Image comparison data
================================
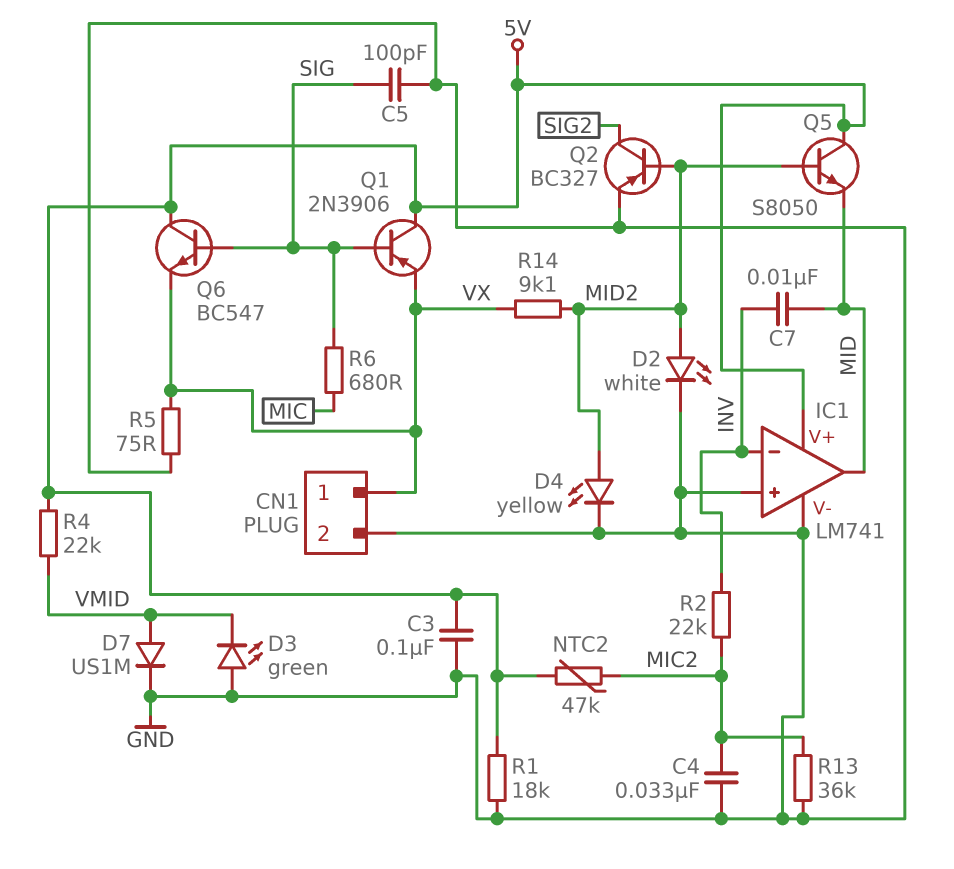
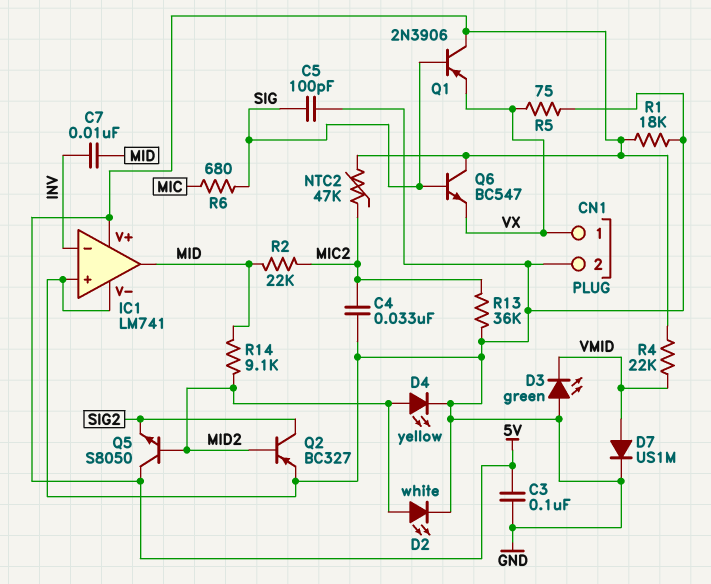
Q5: NPN S8050 (B MID2, C 5V, E MID) -> NPN S8050 (B MID2, C 5V, E SIG2)
R2: 22k (INV, MIC2) -> 22k (MIC2, MID)
R14: 9.1k (MID2, VX) -> 9.1k (MID, MID2)

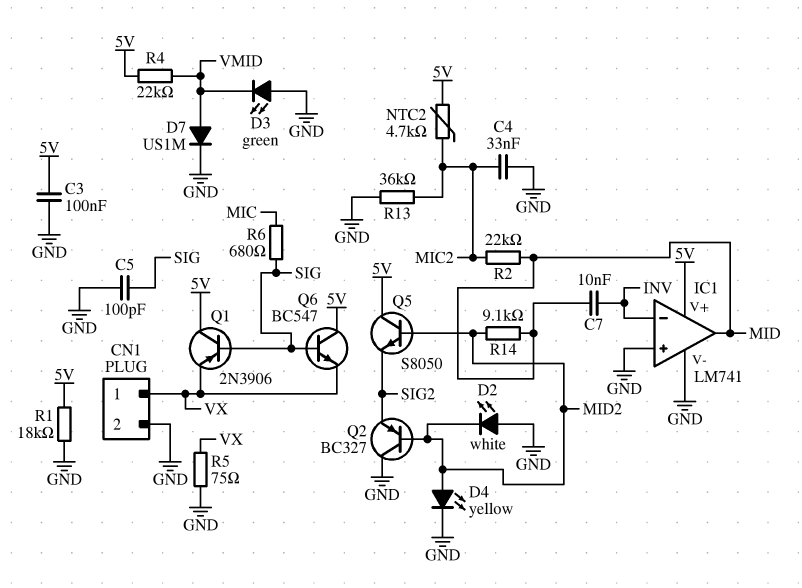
D2: LED white (A MID2, K GND) -> LED white (A GND, K MID2)
NTC2: 47k (5V, MIC2) -> 4.7k (5V, MIC2)
Q2: PNP BC327 (B MID2, C SIG2, E GND) -> PNP BC327 (B MID2, C GND, E SIG2)

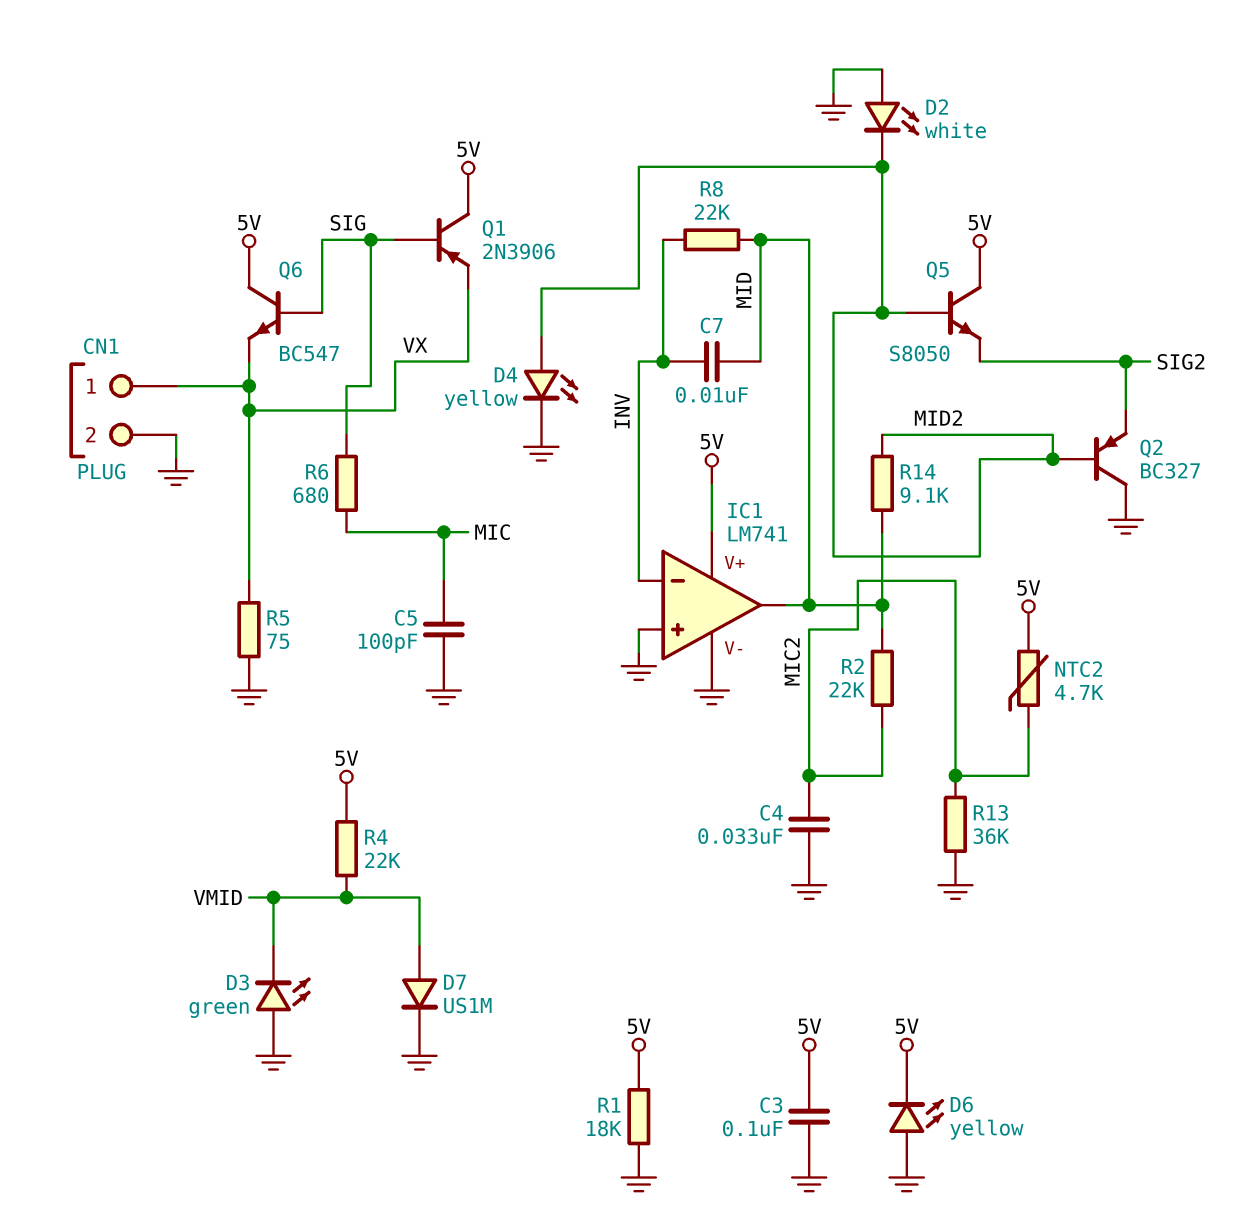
C5: 100pF (GND, SIG) -> 100pF (GND, MIC)
D6: none -> LED yellow (A GND, K 5V)
R8: none -> 22k (INV, MID)

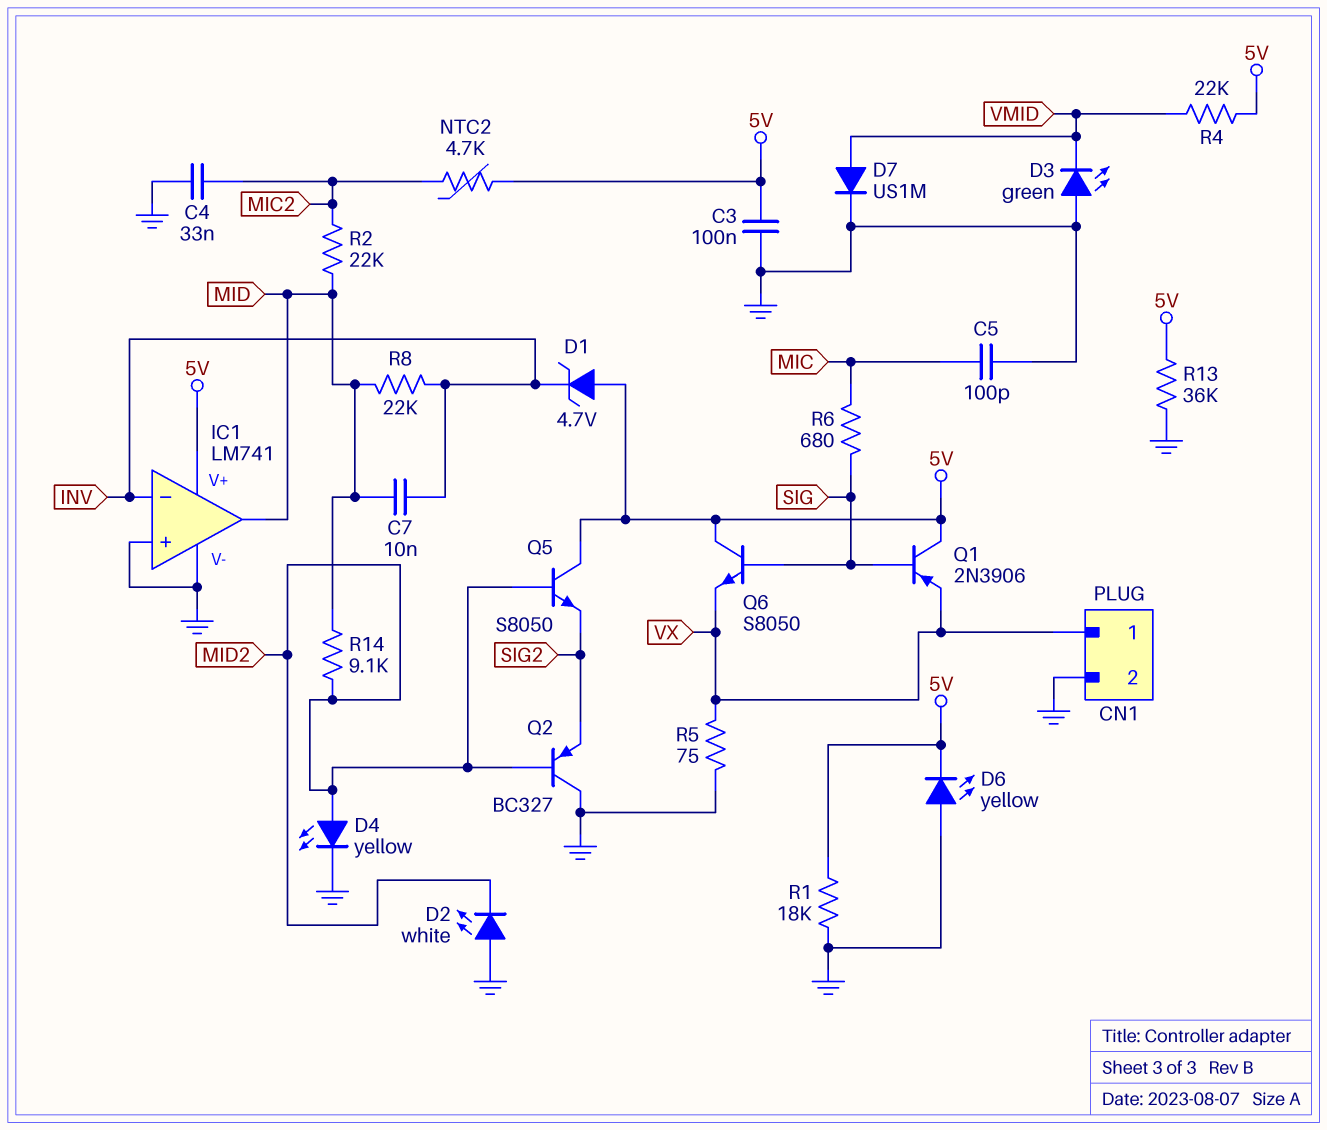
D1: none -> zener 4.7V (A 5V, K INV)
Q6: NPN BC547 (B SIG, C 5V, E VX) -> NPN S8050 (B SIG, C 5V, E VX)
R13: 36k (GND, MIC2) -> 36k (5V, GND)

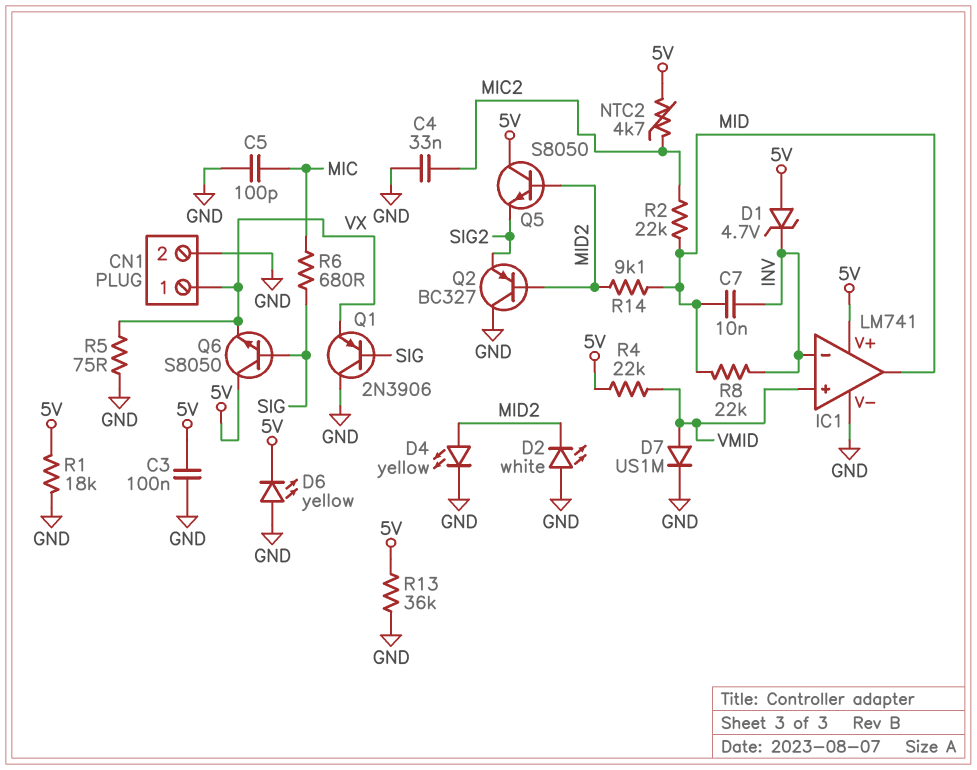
D3: LED green (A GND, K VMID) -> none
IC1 pin in+: GND -> VMID
Q1: PNP 2N3906 (B SIG, C 5V, E VX) -> PNP 2N3906 (B SIG, C GND, E VX)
================================
_PROBLEM TO WORK ON_
What is needed is a count of the lines in the data that contain the word "VMID"; please give it and no other words.

_YOUR RESPONSE_
2